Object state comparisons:

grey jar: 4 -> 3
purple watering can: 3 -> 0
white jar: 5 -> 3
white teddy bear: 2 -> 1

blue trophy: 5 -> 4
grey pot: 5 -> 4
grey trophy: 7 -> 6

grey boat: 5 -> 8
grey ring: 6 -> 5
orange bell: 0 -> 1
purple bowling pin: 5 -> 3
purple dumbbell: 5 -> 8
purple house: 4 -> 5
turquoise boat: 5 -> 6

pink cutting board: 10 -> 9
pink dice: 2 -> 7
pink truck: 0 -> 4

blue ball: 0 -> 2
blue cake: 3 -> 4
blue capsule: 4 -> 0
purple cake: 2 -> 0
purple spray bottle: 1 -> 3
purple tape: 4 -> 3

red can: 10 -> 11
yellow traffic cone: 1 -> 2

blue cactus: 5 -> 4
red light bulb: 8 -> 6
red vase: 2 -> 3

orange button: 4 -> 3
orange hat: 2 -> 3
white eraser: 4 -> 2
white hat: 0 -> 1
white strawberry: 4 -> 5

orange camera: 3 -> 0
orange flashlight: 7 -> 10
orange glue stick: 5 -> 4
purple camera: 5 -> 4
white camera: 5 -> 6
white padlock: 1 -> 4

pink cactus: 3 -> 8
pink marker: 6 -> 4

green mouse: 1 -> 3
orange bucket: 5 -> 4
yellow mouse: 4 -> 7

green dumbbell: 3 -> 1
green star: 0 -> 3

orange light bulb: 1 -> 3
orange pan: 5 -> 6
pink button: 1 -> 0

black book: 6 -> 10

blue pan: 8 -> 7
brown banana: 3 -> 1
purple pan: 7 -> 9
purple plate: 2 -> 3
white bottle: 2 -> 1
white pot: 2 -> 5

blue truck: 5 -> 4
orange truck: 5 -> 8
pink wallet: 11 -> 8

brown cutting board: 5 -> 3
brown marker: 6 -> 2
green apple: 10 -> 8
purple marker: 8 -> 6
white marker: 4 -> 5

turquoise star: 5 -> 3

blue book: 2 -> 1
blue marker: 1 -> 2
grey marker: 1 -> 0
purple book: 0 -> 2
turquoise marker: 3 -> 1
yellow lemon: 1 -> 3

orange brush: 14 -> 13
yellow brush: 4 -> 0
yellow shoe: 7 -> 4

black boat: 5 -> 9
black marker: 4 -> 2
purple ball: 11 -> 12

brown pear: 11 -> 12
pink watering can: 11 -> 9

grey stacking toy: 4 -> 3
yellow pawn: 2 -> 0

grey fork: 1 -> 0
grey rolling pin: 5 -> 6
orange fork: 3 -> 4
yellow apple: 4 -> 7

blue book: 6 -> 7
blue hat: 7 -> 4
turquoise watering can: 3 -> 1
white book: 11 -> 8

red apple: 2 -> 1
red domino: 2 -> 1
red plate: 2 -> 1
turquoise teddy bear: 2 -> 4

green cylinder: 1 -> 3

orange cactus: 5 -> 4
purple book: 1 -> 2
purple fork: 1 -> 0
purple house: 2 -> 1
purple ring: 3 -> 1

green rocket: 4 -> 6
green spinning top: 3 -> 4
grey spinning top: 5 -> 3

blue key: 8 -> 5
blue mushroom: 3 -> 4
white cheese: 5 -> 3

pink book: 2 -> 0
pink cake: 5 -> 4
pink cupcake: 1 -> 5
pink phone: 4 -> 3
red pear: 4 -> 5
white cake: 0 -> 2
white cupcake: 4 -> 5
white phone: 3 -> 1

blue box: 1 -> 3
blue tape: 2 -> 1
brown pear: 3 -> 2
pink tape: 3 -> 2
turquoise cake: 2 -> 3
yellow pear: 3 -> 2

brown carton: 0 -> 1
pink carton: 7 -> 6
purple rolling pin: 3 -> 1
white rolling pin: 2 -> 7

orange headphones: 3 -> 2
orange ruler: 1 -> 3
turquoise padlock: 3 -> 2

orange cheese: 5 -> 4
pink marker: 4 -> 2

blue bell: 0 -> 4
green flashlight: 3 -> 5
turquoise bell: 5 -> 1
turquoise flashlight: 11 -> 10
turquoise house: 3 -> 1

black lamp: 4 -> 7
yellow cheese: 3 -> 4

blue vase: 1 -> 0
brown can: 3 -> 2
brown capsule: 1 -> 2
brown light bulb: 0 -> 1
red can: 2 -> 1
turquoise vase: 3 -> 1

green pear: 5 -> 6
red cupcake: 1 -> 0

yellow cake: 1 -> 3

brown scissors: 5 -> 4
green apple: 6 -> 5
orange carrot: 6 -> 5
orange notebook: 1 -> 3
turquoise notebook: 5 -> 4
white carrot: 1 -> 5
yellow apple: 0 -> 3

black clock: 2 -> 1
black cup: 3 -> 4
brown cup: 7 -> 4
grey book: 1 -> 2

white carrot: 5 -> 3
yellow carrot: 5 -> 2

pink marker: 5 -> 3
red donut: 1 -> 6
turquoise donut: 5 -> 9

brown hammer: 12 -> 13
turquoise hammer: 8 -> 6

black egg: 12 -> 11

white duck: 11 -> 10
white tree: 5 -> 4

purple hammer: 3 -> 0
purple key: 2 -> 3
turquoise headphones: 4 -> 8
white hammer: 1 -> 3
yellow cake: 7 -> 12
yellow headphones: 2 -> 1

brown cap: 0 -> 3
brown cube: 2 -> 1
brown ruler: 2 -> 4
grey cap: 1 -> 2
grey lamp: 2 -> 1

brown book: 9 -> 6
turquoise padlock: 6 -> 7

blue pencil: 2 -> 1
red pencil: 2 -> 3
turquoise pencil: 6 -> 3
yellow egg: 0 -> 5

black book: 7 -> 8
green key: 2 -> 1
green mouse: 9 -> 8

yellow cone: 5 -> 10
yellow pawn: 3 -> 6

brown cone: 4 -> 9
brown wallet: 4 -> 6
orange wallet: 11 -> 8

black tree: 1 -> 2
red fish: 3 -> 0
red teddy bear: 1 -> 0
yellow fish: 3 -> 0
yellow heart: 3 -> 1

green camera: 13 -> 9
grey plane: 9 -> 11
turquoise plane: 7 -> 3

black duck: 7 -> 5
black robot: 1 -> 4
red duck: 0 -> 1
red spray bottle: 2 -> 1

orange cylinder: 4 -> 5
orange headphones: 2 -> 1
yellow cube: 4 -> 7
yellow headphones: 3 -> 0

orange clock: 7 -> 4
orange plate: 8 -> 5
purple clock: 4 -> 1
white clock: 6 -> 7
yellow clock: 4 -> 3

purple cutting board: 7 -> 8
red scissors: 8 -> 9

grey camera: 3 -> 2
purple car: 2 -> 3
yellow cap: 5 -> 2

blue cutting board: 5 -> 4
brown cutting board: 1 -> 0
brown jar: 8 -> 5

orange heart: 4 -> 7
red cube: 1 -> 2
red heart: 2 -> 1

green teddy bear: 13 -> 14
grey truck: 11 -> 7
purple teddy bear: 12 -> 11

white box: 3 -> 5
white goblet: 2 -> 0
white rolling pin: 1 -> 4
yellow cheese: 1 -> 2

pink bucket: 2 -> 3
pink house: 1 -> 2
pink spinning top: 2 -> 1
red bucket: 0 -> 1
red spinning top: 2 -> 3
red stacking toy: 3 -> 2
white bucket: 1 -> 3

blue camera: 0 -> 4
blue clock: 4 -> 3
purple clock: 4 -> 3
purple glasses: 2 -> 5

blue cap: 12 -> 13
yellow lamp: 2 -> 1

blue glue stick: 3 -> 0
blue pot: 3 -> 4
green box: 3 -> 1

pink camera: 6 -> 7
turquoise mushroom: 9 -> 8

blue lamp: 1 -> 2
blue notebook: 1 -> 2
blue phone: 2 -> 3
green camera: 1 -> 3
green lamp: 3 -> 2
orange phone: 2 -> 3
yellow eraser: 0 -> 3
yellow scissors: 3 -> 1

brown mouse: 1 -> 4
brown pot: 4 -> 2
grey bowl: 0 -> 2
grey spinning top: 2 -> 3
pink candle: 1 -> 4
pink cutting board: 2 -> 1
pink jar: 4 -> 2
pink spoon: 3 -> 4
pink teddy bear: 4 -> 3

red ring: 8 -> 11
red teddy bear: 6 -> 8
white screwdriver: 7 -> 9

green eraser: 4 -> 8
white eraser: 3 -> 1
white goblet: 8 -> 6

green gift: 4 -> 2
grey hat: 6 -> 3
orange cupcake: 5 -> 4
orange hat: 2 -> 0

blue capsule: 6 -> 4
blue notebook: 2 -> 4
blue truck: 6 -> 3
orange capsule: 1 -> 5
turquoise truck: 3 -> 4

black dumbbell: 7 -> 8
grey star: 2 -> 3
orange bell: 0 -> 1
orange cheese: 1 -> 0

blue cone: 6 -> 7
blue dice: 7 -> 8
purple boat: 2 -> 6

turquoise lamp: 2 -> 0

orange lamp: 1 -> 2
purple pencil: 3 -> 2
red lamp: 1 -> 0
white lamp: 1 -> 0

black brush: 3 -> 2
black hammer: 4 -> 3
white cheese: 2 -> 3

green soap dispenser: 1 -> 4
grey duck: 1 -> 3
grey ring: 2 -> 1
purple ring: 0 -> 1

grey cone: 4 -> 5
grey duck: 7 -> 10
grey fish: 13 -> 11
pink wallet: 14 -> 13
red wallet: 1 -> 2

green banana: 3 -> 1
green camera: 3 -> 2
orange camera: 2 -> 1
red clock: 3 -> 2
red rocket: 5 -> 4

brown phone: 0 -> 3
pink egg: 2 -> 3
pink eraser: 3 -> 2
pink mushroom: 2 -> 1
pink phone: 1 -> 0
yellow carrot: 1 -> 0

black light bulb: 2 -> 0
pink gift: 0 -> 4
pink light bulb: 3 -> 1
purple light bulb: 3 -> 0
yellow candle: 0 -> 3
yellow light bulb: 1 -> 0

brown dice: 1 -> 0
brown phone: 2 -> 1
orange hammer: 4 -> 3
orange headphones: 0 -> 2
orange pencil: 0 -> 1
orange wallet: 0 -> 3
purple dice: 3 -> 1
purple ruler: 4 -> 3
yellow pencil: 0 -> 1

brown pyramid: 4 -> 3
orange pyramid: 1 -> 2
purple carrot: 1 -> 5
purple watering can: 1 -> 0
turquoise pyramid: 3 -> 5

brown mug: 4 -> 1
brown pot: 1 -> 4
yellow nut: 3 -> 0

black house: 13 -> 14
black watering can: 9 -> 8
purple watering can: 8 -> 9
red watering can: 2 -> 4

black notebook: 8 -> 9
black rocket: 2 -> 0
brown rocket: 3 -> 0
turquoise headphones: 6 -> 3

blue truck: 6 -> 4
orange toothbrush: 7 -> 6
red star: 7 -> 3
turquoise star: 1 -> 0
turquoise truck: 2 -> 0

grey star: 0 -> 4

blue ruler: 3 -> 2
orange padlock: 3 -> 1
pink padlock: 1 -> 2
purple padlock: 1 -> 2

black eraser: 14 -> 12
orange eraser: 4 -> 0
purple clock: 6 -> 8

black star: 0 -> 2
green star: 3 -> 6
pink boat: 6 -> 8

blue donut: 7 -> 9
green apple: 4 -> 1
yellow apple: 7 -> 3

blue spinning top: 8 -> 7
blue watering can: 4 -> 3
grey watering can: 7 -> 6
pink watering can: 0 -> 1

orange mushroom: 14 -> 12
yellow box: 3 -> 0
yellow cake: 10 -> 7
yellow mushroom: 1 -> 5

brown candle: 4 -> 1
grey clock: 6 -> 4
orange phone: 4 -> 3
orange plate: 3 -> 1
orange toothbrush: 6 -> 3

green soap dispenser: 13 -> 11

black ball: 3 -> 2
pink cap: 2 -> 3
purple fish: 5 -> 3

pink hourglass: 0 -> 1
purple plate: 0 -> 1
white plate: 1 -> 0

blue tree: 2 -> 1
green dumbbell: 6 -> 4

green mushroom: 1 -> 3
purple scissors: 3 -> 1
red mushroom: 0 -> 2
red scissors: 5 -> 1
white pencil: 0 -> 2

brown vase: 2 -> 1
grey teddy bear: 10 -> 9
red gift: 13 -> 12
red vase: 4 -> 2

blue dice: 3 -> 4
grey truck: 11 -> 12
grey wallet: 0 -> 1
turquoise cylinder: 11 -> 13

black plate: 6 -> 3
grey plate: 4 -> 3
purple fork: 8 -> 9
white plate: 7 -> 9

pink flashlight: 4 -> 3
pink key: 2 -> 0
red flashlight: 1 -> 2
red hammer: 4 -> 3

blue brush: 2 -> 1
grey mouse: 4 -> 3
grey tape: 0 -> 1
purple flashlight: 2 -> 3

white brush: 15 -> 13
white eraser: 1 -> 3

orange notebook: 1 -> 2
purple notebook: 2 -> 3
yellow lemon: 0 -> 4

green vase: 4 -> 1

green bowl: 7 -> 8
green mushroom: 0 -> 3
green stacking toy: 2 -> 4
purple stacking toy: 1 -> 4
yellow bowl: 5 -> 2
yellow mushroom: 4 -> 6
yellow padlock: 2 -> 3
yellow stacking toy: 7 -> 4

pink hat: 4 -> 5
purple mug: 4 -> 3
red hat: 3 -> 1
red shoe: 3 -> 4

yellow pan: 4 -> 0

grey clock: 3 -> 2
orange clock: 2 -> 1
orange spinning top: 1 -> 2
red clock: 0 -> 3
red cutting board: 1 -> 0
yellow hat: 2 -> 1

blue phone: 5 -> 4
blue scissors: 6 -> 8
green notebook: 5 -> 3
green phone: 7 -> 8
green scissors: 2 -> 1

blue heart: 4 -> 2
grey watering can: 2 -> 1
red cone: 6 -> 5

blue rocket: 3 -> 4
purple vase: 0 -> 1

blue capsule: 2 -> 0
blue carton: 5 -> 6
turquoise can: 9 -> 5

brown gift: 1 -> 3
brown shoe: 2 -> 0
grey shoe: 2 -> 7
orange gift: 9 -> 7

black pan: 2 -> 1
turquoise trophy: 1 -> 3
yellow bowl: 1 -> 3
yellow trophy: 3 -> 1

- [Description of the task]
Go through the data above and find the lines with the word "plate". Copy each of those lines.

- [Output below]
purple plate: 2 -> 3
red plate: 2 -> 1
orange plate: 8 -> 5
orange plate: 3 -> 1
purple plate: 0 -> 1
white plate: 1 -> 0
black plate: 6 -> 3
grey plate: 4 -> 3
white plate: 7 -> 9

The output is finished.